SUPPLIED MATERIAL —
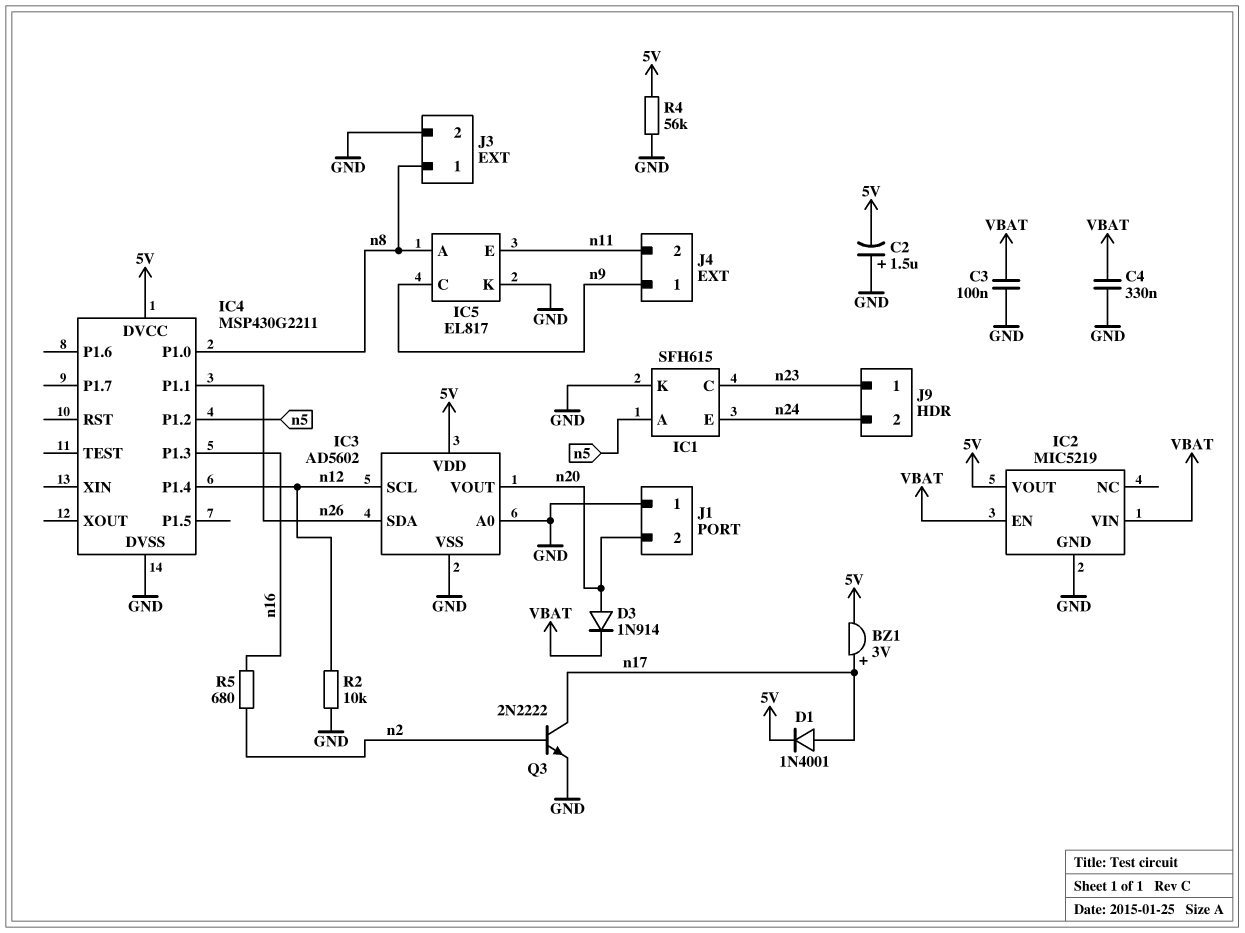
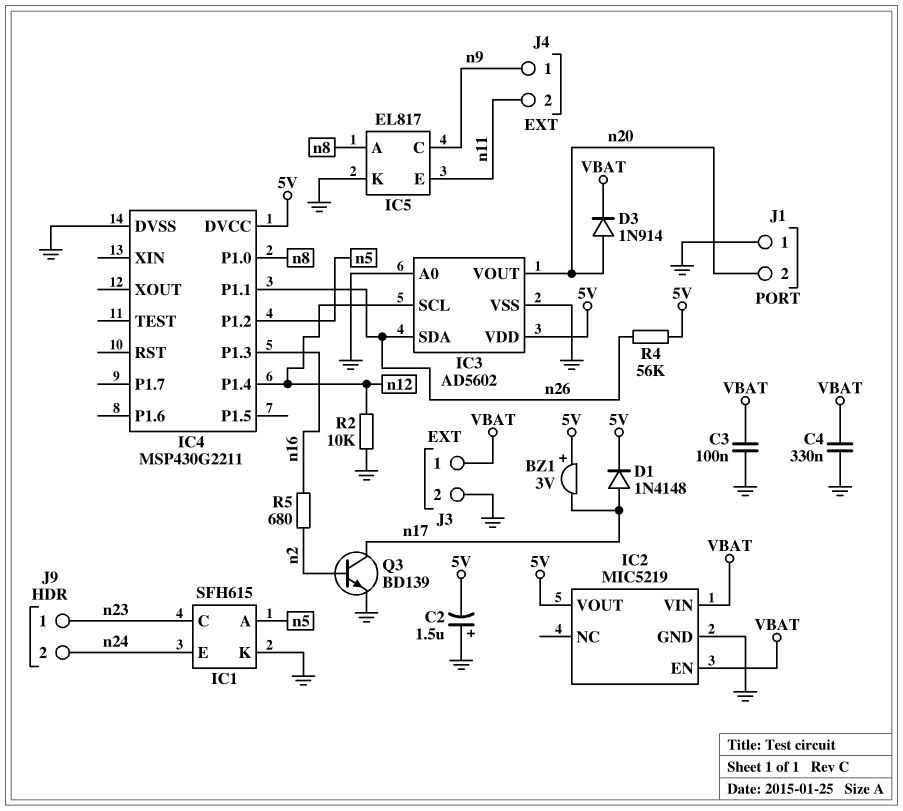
BZ1: buzzer 3V (plus n17, minus 5V) -> buzzer 3V (plus 5V, minus n17)
D1: diode 1N4001 (A n17, K 5V) -> diode 1N4148 (A n17, K 5V)
J3 pin 1: n8 -> VBAT
Q3: NPN 2N2222 (B n2, C n17, E GND) -> NPN BD139 (B n2, C n17, E GND)
R4: 56k (5V, GND) -> 56k (5V, n26)

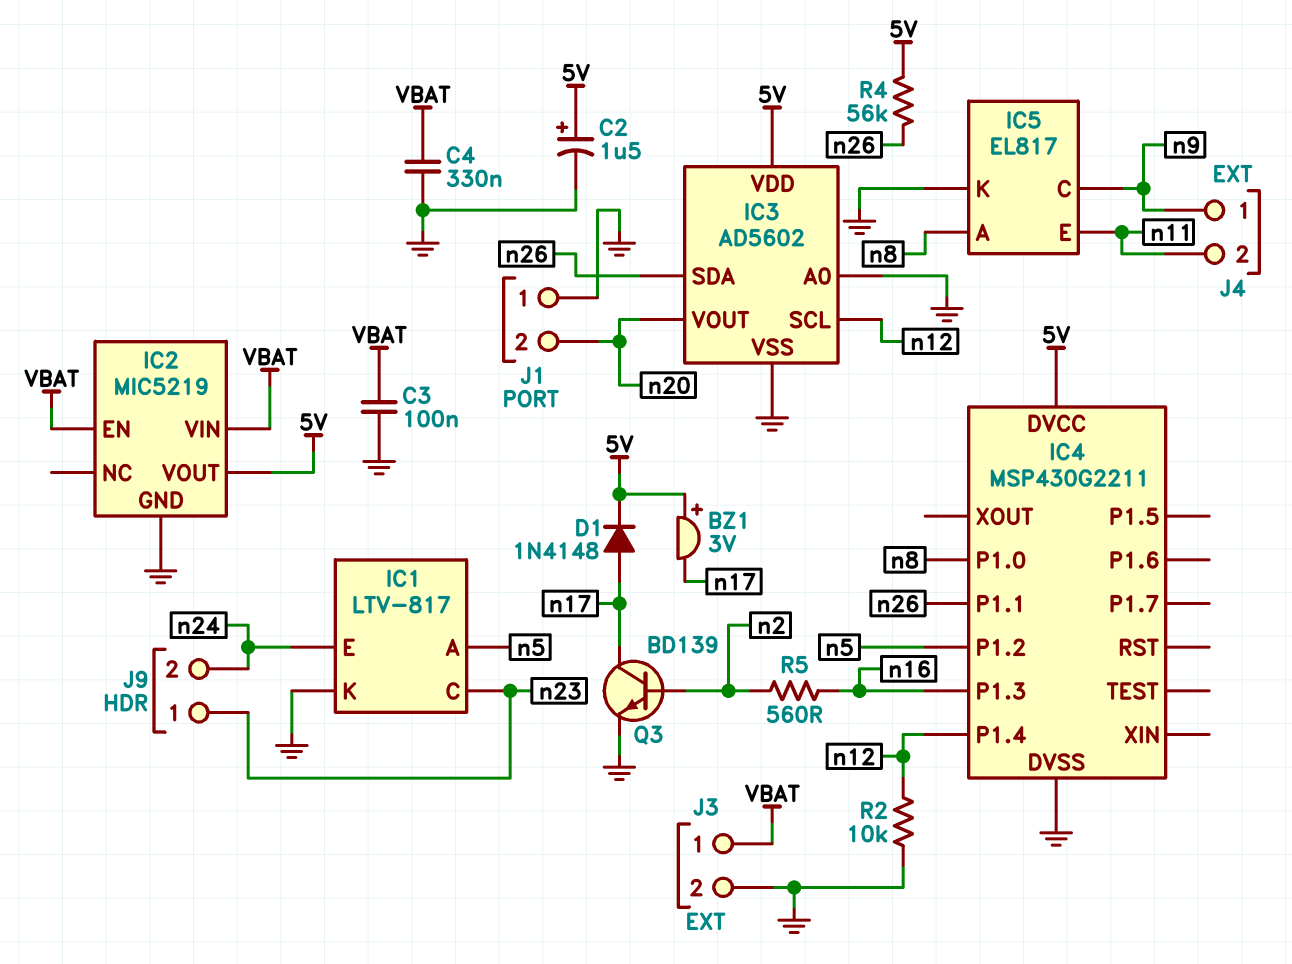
C2: 1.5uF (plus GND, minus 5V) -> 1.5uF (plus 5V, minus GND)
D3: diode 1N914 (A n20, K VBAT) -> none
IC1: SFH615 -> LTV-817
R5: 680 (n2, n16) -> 560 (n2, n16)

WHAT IS REQUIRED —
An exact copy of every line above is needed, without the images.

SOLUTION TO THIS PROBLEM —
BZ1: buzzer 3V (plus n17, minus 5V) -> buzzer 3V (plus 5V, minus n17)
D1: diode 1N4001 (A n17, K 5V) -> diode 1N4148 (A n17, K 5V)
J3 pin 1: n8 -> VBAT
Q3: NPN 2N2222 (B n2, C n17, E GND) -> NPN BD139 (B n2, C n17, E GND)
R4: 56k (5V, GND) -> 56k (5V, n26)

C2: 1.5uF (plus GND, minus 5V) -> 1.5uF (plus 5V, minus GND)
D3: diode 1N914 (A n20, K VBAT) -> none
IC1: SFH615 -> LTV-817
R5: 680 (n2, n16) -> 560 (n2, n16)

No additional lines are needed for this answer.